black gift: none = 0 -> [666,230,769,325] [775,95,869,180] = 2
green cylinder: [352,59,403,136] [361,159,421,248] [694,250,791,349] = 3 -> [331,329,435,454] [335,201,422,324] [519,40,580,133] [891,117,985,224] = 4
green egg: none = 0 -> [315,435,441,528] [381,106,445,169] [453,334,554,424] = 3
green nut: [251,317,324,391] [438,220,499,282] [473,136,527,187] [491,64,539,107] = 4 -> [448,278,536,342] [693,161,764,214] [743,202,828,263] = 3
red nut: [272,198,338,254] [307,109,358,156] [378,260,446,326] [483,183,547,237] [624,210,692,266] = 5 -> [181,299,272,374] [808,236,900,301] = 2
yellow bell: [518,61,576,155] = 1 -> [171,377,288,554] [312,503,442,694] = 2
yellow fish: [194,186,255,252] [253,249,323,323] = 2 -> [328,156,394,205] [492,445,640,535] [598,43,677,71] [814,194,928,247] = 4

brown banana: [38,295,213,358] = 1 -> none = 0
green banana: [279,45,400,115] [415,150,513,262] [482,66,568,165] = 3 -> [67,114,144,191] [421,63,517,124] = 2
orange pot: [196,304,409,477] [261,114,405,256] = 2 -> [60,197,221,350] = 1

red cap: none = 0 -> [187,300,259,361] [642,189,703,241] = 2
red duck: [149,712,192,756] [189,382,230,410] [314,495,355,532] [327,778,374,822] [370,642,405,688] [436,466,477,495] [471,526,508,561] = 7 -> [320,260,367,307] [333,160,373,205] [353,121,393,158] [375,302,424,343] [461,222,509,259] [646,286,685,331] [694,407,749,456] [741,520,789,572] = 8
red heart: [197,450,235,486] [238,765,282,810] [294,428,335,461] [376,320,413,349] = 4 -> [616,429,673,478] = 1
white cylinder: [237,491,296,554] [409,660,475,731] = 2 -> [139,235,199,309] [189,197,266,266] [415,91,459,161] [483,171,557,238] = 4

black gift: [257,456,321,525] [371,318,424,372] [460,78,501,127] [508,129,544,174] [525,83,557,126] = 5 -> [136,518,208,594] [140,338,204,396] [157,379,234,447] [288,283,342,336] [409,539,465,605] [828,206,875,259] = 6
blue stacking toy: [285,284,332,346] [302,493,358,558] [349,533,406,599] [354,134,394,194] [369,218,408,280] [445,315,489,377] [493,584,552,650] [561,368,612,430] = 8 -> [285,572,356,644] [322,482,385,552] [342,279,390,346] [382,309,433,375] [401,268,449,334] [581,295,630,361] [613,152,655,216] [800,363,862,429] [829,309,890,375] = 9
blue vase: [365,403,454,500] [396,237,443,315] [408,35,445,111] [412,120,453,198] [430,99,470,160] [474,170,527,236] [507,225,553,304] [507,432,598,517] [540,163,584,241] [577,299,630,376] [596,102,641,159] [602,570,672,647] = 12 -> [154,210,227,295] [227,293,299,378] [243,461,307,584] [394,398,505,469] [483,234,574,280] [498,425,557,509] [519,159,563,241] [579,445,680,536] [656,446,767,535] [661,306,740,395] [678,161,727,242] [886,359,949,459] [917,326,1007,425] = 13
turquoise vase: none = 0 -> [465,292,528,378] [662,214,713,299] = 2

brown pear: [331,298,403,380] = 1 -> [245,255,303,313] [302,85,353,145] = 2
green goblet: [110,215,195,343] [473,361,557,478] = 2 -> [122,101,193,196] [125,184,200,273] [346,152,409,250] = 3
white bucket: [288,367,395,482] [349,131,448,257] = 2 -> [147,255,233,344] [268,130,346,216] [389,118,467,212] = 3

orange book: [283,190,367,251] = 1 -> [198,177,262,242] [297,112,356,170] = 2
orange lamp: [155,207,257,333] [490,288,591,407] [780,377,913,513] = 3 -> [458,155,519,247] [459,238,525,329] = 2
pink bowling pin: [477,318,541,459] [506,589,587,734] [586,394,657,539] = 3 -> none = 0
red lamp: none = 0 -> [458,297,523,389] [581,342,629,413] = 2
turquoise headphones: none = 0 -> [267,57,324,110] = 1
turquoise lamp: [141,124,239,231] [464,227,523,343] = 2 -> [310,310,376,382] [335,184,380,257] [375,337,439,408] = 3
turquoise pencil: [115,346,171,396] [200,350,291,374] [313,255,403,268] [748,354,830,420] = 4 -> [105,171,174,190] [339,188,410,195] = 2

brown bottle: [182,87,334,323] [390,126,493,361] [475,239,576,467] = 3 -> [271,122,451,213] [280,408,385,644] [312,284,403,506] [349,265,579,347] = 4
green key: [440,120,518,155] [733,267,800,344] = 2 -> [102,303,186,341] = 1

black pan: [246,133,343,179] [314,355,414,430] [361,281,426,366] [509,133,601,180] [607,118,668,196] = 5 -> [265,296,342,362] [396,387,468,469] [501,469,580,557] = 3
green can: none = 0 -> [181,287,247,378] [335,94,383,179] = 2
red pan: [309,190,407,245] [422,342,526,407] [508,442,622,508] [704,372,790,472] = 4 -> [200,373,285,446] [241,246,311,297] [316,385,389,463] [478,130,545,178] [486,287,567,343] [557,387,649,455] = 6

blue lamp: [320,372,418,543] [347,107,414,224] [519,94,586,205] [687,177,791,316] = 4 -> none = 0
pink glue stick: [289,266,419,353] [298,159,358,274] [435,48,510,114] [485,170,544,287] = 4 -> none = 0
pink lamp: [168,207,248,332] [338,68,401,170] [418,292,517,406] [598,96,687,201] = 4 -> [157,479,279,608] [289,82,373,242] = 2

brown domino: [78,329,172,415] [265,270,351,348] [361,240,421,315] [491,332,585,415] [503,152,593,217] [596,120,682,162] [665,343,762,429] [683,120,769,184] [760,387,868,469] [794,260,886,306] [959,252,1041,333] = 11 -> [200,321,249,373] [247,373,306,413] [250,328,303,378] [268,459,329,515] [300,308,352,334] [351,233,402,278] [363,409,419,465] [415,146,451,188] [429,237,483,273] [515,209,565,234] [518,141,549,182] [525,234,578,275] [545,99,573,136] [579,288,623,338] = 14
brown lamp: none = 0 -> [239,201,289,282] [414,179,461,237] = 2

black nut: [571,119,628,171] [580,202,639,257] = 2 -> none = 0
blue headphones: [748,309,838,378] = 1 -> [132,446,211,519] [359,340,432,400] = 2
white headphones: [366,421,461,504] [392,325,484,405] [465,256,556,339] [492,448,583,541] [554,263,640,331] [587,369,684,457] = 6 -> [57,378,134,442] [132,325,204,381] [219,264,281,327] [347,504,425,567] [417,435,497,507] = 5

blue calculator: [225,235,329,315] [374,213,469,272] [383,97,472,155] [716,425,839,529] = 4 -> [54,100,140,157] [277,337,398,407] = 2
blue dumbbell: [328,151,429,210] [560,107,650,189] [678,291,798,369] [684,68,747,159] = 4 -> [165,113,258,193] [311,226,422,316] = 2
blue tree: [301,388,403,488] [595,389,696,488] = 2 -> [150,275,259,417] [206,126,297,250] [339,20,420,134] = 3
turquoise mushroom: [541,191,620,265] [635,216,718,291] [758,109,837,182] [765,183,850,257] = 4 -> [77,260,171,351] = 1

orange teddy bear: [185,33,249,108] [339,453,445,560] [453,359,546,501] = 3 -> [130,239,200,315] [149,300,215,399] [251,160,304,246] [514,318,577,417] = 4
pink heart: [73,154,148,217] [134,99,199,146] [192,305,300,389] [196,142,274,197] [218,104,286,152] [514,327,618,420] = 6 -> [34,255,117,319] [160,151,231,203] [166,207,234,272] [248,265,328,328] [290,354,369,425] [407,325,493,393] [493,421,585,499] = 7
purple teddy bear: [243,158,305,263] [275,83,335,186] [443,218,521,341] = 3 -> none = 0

━━━━━━━━━━━━━━━━━━━━━━━━━━━━━━

= Exercise objective =
Transcribe the material above in its entirety. Match it exactly.

= Answer to this exercise =
black gift: none = 0 -> [666,230,769,325] [775,95,869,180] = 2
green cylinder: [352,59,403,136] [361,159,421,248] [694,250,791,349] = 3 -> [331,329,435,454] [335,201,422,324] [519,40,580,133] [891,117,985,224] = 4
green egg: none = 0 -> [315,435,441,528] [381,106,445,169] [453,334,554,424] = 3
green nut: [251,317,324,391] [438,220,499,282] [473,136,527,187] [491,64,539,107] = 4 -> [448,278,536,342] [693,161,764,214] [743,202,828,263] = 3
red nut: [272,198,338,254] [307,109,358,156] [378,260,446,326] [483,183,547,237] [624,210,692,266] = 5 -> [181,299,272,374] [808,236,900,301] = 2
yellow bell: [518,61,576,155] = 1 -> [171,377,288,554] [312,503,442,694] = 2
yellow fish: [194,186,255,252] [253,249,323,323] = 2 -> [328,156,394,205] [492,445,640,535] [598,43,677,71] [814,194,928,247] = 4

brown banana: [38,295,213,358] = 1 -> none = 0
green banana: [279,45,400,115] [415,150,513,262] [482,66,568,165] = 3 -> [67,114,144,191] [421,63,517,124] = 2
orange pot: [196,304,409,477] [261,114,405,256] = 2 -> [60,197,221,350] = 1

red cap: none = 0 -> [187,300,259,361] [642,189,703,241] = 2
red duck: [149,712,192,756] [189,382,230,410] [314,495,355,532] [327,778,374,822] [370,642,405,688] [436,466,477,495] [471,526,508,561] = 7 -> [320,260,367,307] [333,160,373,205] [353,121,393,158] [375,302,424,343] [461,222,509,259] [646,286,685,331] [694,407,749,456] [741,520,789,572] = 8
red heart: [197,450,235,486] [238,765,282,810] [294,428,335,461] [376,320,413,349] = 4 -> [616,429,673,478] = 1
white cylinder: [237,491,296,554] [409,660,475,731] = 2 -> [139,235,199,309] [189,197,266,266] [415,91,459,161] [483,171,557,238] = 4

black gift: [257,456,321,525] [371,318,424,372] [460,78,501,127] [508,129,544,174] [525,83,557,126] = 5 -> [136,518,208,594] [140,338,204,396] [157,379,234,447] [288,283,342,336] [409,539,465,605] [828,206,875,259] = 6
blue stacking toy: [285,284,332,346] [302,493,358,558] [349,533,406,599] [354,134,394,194] [369,218,408,280] [445,315,489,377] [493,584,552,650] [561,368,612,430] = 8 -> [285,572,356,644] [322,482,385,552] [342,279,390,346] [382,309,433,375] [401,268,449,334] [581,295,630,361] [613,152,655,216] [800,363,862,429] [829,309,890,375] = 9
blue vase: [365,403,454,500] [396,237,443,315] [408,35,445,111] [412,120,453,198] [430,99,470,160] [474,170,527,236] [507,225,553,304] [507,432,598,517] [540,163,584,241] [577,299,630,376] [596,102,641,159] [602,570,672,647] = 12 -> [154,210,227,295] [227,293,299,378] [243,461,307,584] [394,398,505,469] [483,234,574,280] [498,425,557,509] [519,159,563,241] [579,445,680,536] [656,446,767,535] [661,306,740,395] [678,161,727,242] [886,359,949,459] [917,326,1007,425] = 13
turquoise vase: none = 0 -> [465,292,528,378] [662,214,713,299] = 2

brown pear: [331,298,403,380] = 1 -> [245,255,303,313] [302,85,353,145] = 2
green goblet: [110,215,195,343] [473,361,557,478] = 2 -> [122,101,193,196] [125,184,200,273] [346,152,409,250] = 3
white bucket: [288,367,395,482] [349,131,448,257] = 2 -> [147,255,233,344] [268,130,346,216] [389,118,467,212] = 3

orange book: [283,190,367,251] = 1 -> [198,177,262,242] [297,112,356,170] = 2
orange lamp: [155,207,257,333] [490,288,591,407] [780,377,913,513] = 3 -> [458,155,519,247] [459,238,525,329] = 2
pink bowling pin: [477,318,541,459] [506,589,587,734] [586,394,657,539] = 3 -> none = 0
red lamp: none = 0 -> [458,297,523,389] [581,342,629,413] = 2
turquoise headphones: none = 0 -> [267,57,324,110] = 1
turquoise lamp: [141,124,239,231] [464,227,523,343] = 2 -> [310,310,376,382] [335,184,380,257] [375,337,439,408] = 3
turquoise pencil: [115,346,171,396] [200,350,291,374] [313,255,403,268] [748,354,830,420] = 4 -> [105,171,174,190] [339,188,410,195] = 2

brown bottle: [182,87,334,323] [390,126,493,361] [475,239,576,467] = 3 -> [271,122,451,213] [280,408,385,644] [312,284,403,506] [349,265,579,347] = 4
green key: [440,120,518,155] [733,267,800,344] = 2 -> [102,303,186,341] = 1

black pan: [246,133,343,179] [314,355,414,430] [361,281,426,366] [509,133,601,180] [607,118,668,196] = 5 -> [265,296,342,362] [396,387,468,469] [501,469,580,557] = 3
green can: none = 0 -> [181,287,247,378] [335,94,383,179] = 2
red pan: [309,190,407,245] [422,342,526,407] [508,442,622,508] [704,372,790,472] = 4 -> [200,373,285,446] [241,246,311,297] [316,385,389,463] [478,130,545,178] [486,287,567,343] [557,387,649,455] = 6

blue lamp: [320,372,418,543] [347,107,414,224] [519,94,586,205] [687,177,791,316] = 4 -> none = 0
pink glue stick: [289,266,419,353] [298,159,358,274] [435,48,510,114] [485,170,544,287] = 4 -> none = 0
pink lamp: [168,207,248,332] [338,68,401,170] [418,292,517,406] [598,96,687,201] = 4 -> [157,479,279,608] [289,82,373,242] = 2

brown domino: [78,329,172,415] [265,270,351,348] [361,240,421,315] [491,332,585,415] [503,152,593,217] [596,120,682,162] [665,343,762,429] [683,120,769,184] [760,387,868,469] [794,260,886,306] [959,252,1041,333] = 11 -> [200,321,249,373] [247,373,306,413] [250,328,303,378] [268,459,329,515] [300,308,352,334] [351,233,402,278] [363,409,419,465] [415,146,451,188] [429,237,483,273] [515,209,565,234] [518,141,549,182] [525,234,578,275] [545,99,573,136] [579,288,623,338] = 14
brown lamp: none = 0 -> [239,201,289,282] [414,179,461,237] = 2

black nut: [571,119,628,171] [580,202,639,257] = 2 -> none = 0
blue headphones: [748,309,838,378] = 1 -> [132,446,211,519] [359,340,432,400] = 2
white headphones: [366,421,461,504] [392,325,484,405] [465,256,556,339] [492,448,583,541] [554,263,640,331] [587,369,684,457] = 6 -> [57,378,134,442] [132,325,204,381] [219,264,281,327] [347,504,425,567] [417,435,497,507] = 5

blue calculator: [225,235,329,315] [374,213,469,272] [383,97,472,155] [716,425,839,529] = 4 -> [54,100,140,157] [277,337,398,407] = 2
blue dumbbell: [328,151,429,210] [560,107,650,189] [678,291,798,369] [684,68,747,159] = 4 -> [165,113,258,193] [311,226,422,316] = 2
blue tree: [301,388,403,488] [595,389,696,488] = 2 -> [150,275,259,417] [206,126,297,250] [339,20,420,134] = 3
turquoise mushroom: [541,191,620,265] [635,216,718,291] [758,109,837,182] [765,183,850,257] = 4 -> [77,260,171,351] = 1

orange teddy bear: [185,33,249,108] [339,453,445,560] [453,359,546,501] = 3 -> [130,239,200,315] [149,300,215,399] [251,160,304,246] [514,318,577,417] = 4
pink heart: [73,154,148,217] [134,99,199,146] [192,305,300,389] [196,142,274,197] [218,104,286,152] [514,327,618,420] = 6 -> [34,255,117,319] [160,151,231,203] [166,207,234,272] [248,265,328,328] [290,354,369,425] [407,325,493,393] [493,421,585,499] = 7
purple teddy bear: [243,158,305,263] [275,83,335,186] [443,218,521,341] = 3 -> none = 0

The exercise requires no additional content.